_What you need to do:_ Show every line in the entries below that contains the word "Saxophone", matching its case.

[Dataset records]
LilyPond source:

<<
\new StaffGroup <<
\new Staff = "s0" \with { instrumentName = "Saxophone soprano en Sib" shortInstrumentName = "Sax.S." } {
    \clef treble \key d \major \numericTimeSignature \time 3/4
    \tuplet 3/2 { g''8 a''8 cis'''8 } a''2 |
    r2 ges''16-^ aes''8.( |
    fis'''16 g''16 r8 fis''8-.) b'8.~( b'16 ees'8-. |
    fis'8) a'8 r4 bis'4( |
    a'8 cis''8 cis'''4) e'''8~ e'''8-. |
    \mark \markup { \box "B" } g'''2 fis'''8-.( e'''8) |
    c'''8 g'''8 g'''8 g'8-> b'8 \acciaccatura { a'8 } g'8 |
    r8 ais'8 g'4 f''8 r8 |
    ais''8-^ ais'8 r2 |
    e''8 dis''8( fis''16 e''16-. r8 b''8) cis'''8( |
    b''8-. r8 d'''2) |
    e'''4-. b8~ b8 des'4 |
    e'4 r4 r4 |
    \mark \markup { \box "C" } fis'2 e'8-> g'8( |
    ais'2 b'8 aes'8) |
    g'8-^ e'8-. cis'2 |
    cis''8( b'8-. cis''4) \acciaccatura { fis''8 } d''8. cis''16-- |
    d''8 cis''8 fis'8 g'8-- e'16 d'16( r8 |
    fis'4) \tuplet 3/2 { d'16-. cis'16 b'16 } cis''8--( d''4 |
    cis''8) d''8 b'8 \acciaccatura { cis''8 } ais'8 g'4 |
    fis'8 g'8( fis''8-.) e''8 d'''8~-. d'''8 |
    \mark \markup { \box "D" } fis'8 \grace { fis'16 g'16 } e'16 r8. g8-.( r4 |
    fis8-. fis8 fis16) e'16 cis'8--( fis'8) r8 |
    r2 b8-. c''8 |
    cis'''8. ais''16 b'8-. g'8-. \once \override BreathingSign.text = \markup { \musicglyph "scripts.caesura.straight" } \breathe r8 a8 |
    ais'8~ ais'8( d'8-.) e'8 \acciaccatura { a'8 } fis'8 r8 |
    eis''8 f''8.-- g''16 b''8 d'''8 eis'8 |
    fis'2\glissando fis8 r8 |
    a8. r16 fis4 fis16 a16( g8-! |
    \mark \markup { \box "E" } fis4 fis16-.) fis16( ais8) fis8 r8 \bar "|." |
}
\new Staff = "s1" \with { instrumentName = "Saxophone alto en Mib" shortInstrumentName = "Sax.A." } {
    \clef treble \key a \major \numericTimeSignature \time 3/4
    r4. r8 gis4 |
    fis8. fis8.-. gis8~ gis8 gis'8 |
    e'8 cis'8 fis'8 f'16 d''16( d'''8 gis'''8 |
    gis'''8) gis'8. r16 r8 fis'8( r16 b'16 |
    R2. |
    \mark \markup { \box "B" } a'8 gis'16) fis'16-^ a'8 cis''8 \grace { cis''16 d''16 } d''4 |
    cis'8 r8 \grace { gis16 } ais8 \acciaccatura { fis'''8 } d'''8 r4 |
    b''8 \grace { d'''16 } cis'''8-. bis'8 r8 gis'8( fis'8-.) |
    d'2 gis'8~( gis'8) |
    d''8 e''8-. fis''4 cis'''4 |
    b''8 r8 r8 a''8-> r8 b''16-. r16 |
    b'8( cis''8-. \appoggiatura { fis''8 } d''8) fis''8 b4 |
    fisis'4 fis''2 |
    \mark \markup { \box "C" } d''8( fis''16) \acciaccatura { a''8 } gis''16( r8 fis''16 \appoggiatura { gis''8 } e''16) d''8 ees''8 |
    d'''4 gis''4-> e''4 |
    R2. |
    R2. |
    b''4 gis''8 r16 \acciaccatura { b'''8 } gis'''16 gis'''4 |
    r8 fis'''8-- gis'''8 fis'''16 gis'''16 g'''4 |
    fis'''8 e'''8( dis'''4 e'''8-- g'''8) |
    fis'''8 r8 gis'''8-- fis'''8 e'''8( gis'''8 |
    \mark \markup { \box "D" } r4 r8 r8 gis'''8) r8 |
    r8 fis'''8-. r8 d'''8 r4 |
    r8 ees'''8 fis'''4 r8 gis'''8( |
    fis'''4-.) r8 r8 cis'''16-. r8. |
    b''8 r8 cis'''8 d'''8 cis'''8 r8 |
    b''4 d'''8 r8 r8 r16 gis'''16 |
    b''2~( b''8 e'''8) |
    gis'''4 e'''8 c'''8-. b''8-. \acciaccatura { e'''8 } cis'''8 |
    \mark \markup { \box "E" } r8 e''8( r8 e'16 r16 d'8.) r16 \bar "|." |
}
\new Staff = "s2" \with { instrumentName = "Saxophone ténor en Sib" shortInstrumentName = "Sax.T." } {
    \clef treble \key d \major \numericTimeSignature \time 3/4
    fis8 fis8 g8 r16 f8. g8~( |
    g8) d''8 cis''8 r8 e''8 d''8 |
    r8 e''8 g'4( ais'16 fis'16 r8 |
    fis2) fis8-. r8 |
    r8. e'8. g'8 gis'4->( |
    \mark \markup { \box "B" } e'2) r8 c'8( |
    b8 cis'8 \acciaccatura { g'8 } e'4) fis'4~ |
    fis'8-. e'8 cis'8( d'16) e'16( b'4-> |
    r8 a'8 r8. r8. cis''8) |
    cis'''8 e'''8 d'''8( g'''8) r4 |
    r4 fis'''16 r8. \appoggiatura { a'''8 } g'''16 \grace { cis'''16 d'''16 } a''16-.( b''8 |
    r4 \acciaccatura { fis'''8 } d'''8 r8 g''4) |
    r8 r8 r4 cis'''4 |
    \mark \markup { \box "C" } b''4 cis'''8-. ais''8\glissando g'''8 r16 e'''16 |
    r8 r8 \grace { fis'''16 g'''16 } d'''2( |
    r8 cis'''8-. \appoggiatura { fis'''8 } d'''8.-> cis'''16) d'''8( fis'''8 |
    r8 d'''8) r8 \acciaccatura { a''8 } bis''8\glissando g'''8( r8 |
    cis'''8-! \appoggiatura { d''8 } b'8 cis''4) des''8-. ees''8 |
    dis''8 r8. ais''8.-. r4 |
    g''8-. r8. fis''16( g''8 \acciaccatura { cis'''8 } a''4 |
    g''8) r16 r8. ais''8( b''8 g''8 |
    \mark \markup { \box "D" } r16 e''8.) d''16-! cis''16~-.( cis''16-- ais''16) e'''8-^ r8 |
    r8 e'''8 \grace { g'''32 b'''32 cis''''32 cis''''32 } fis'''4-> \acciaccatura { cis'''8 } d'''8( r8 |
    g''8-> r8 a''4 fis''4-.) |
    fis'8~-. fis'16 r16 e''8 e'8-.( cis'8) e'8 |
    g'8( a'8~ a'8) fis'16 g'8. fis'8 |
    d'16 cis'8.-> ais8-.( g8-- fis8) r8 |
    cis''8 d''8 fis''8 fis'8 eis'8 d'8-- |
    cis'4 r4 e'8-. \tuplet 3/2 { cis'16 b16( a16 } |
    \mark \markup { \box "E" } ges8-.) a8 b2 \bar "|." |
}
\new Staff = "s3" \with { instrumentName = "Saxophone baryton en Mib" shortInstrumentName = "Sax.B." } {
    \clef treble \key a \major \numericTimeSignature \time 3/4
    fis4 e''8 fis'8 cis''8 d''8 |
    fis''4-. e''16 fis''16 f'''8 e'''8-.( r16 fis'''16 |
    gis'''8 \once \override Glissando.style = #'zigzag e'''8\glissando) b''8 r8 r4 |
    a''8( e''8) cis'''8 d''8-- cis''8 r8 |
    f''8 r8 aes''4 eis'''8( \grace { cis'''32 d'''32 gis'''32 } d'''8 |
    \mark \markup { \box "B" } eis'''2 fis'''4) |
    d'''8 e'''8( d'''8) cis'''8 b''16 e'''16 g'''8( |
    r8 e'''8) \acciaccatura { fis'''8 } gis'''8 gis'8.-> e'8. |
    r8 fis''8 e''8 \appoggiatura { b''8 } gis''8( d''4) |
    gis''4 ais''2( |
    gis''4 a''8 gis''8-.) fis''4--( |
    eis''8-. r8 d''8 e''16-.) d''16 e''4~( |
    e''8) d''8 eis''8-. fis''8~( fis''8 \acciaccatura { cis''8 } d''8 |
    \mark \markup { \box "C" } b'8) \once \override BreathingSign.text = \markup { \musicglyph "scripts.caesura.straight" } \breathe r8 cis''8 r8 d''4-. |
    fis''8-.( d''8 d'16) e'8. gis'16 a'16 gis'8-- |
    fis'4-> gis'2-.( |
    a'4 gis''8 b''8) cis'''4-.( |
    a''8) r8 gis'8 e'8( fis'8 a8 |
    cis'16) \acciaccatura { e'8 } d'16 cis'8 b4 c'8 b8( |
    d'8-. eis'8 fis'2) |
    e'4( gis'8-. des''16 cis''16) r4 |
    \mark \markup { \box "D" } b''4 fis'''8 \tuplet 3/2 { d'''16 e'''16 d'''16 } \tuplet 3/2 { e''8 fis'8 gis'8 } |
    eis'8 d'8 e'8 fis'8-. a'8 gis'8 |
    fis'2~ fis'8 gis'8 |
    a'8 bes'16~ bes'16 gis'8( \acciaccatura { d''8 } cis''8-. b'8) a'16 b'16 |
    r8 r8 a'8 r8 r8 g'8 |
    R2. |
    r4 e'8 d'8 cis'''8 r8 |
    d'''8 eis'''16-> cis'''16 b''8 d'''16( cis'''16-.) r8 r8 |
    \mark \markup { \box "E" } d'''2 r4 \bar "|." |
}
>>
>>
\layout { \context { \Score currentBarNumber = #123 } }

_Correct answer:_
\new Staff = "s0" \with { instrumentName = "Saxophone soprano en Sib" shortInstrumentName = "Sax.S." } {
\new Staff = "s1" \with { instrumentName = "Saxophone alto en Mib" shortInstrumentName = "Sax.A." } {
\new Staff = "s2" \with { instrumentName = "Saxophone ténor en Sib" shortInstrumentName = "Sax.T." } {
\new Staff = "s3" \with { instrumentName = "Saxophone baryton en Mib" shortInstrumentName = "Sax.B." } {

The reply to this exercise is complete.